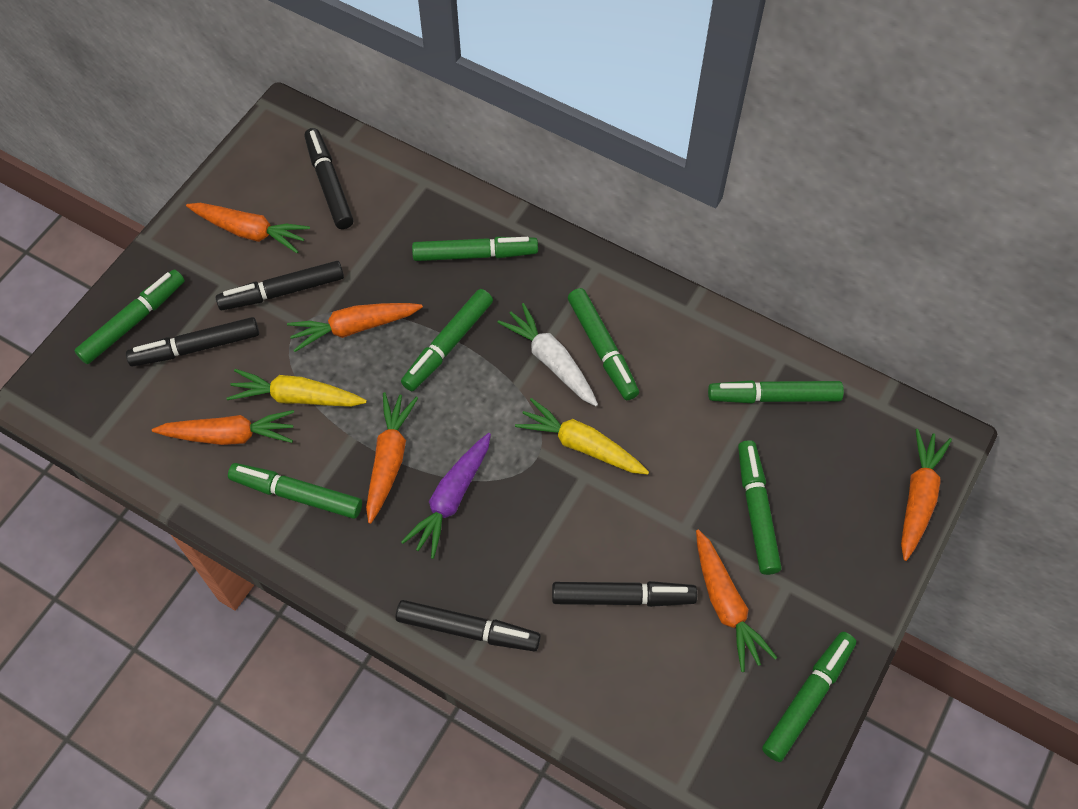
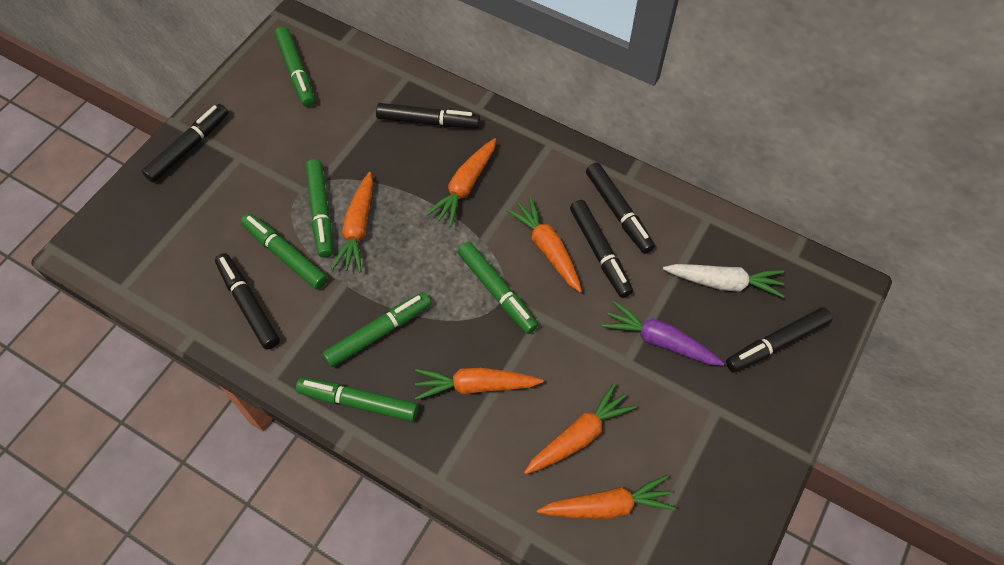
black marker: 5 -> 6
green marker: 8 -> 6
yellow carrot: 2 -> 0

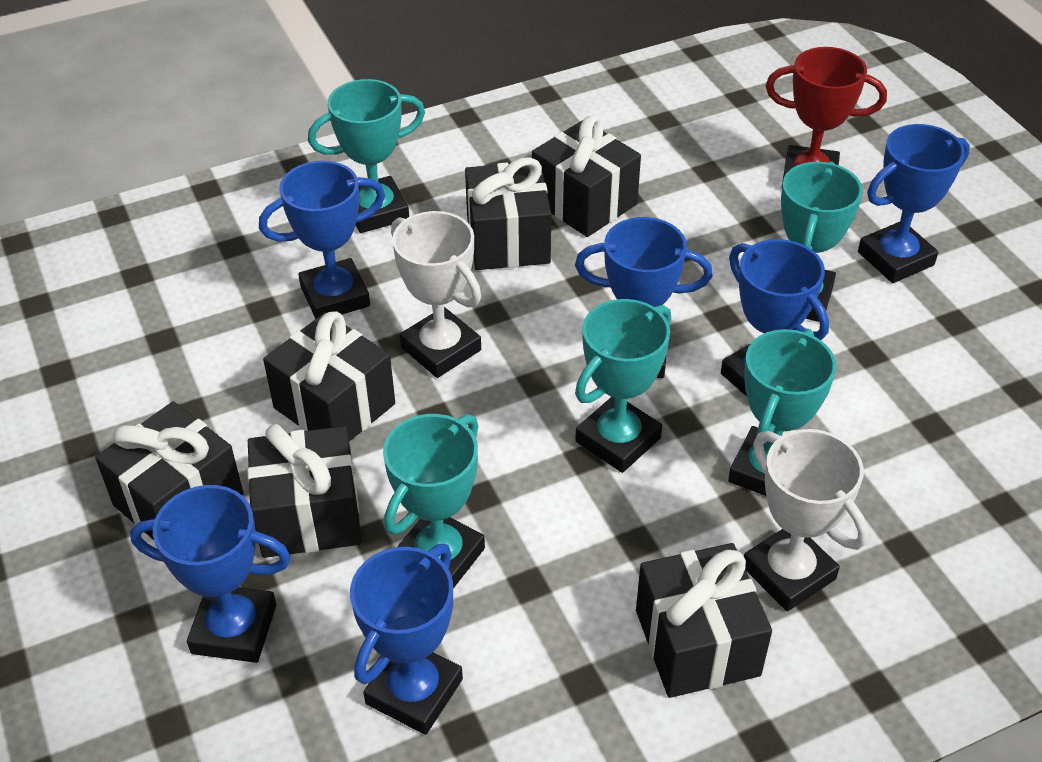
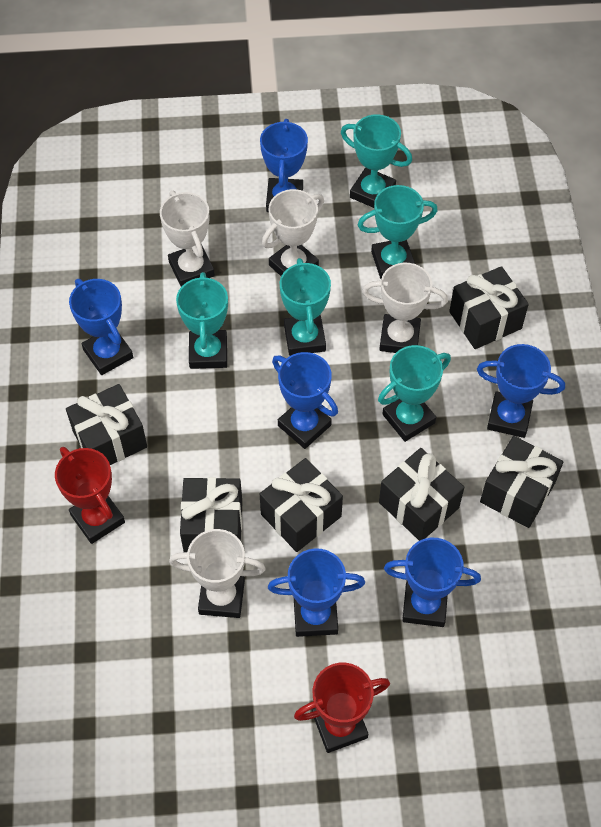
red trophy: 1 -> 2
white trophy: 2 -> 4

*-*-*

→ TRY IT
Print the records above exactly, minus pictures.

→ OUTPUT FOR THIS TASK
black marker: 5 -> 6
green marker: 8 -> 6
yellow carrot: 2 -> 0

red trophy: 1 -> 2
white trophy: 2 -> 4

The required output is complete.